Data listing:

<<<<

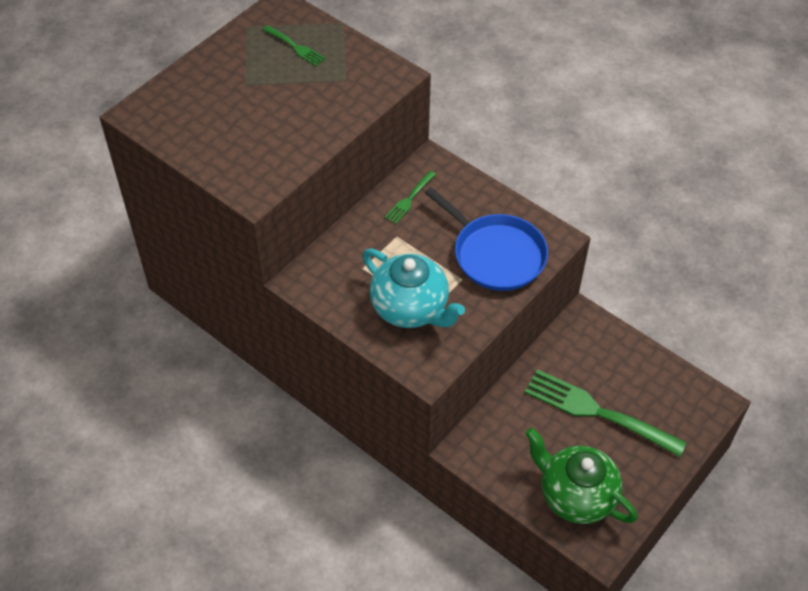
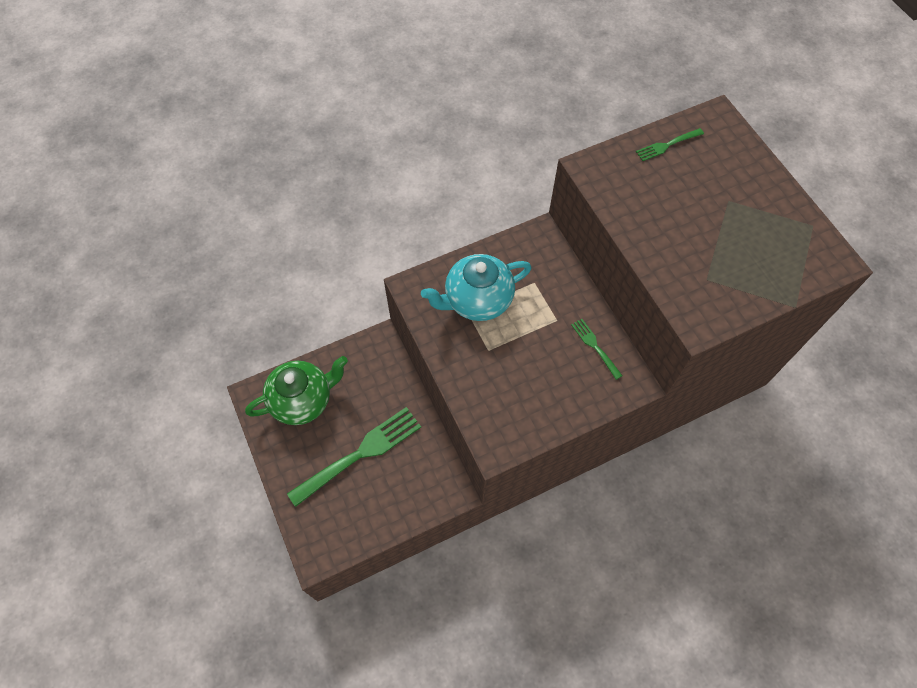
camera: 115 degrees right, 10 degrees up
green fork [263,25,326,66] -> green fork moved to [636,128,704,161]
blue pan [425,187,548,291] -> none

>>>>
<<<<

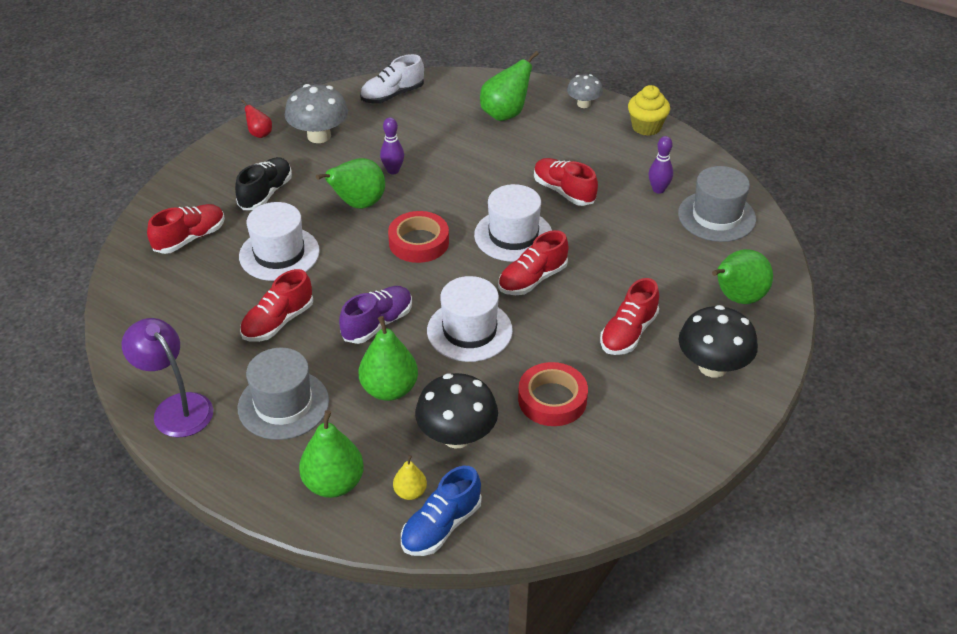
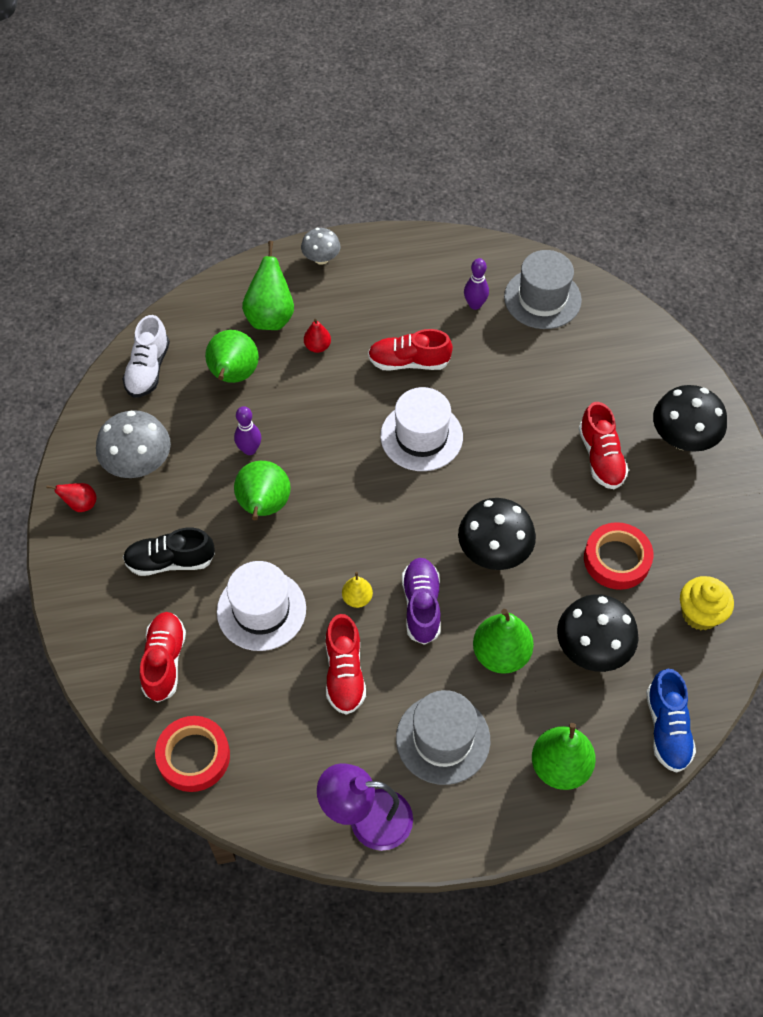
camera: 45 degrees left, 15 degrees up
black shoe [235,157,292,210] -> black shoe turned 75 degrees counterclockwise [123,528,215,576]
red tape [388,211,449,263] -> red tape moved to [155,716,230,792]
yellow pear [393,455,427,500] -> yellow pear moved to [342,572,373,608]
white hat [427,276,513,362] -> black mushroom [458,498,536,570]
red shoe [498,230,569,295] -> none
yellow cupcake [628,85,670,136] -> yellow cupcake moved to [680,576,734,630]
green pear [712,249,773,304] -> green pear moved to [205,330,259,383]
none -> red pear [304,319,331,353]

>>>>
<<<<

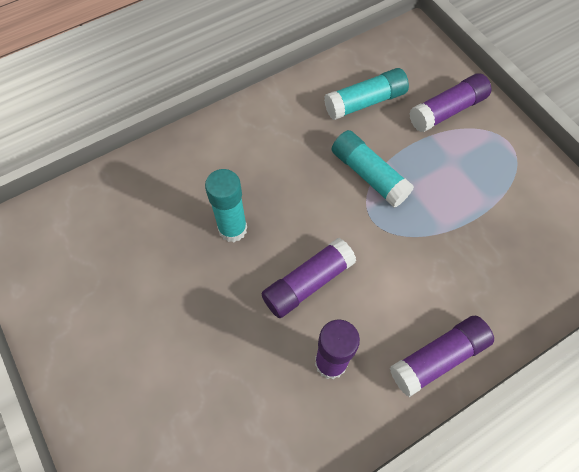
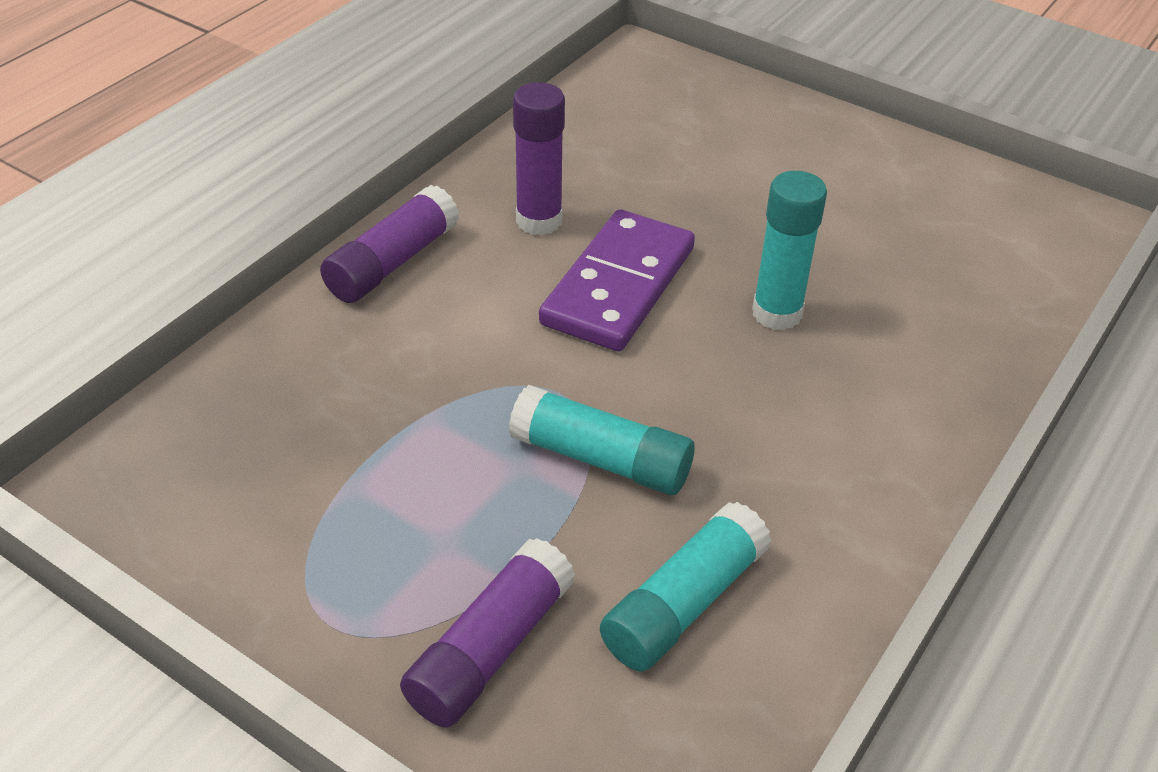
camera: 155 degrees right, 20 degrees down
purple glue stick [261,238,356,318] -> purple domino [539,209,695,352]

>>>>

What is being asked:
The required output is every line above from the one with "green fork [263,25,326,66]" down to the one with "blue pan [425,187,548,291] -> none", restated word for word, ends included.

Answer to this task:
green fork [263,25,326,66] -> green fork moved to [636,128,704,161]
blue pan [425,187,548,291] -> none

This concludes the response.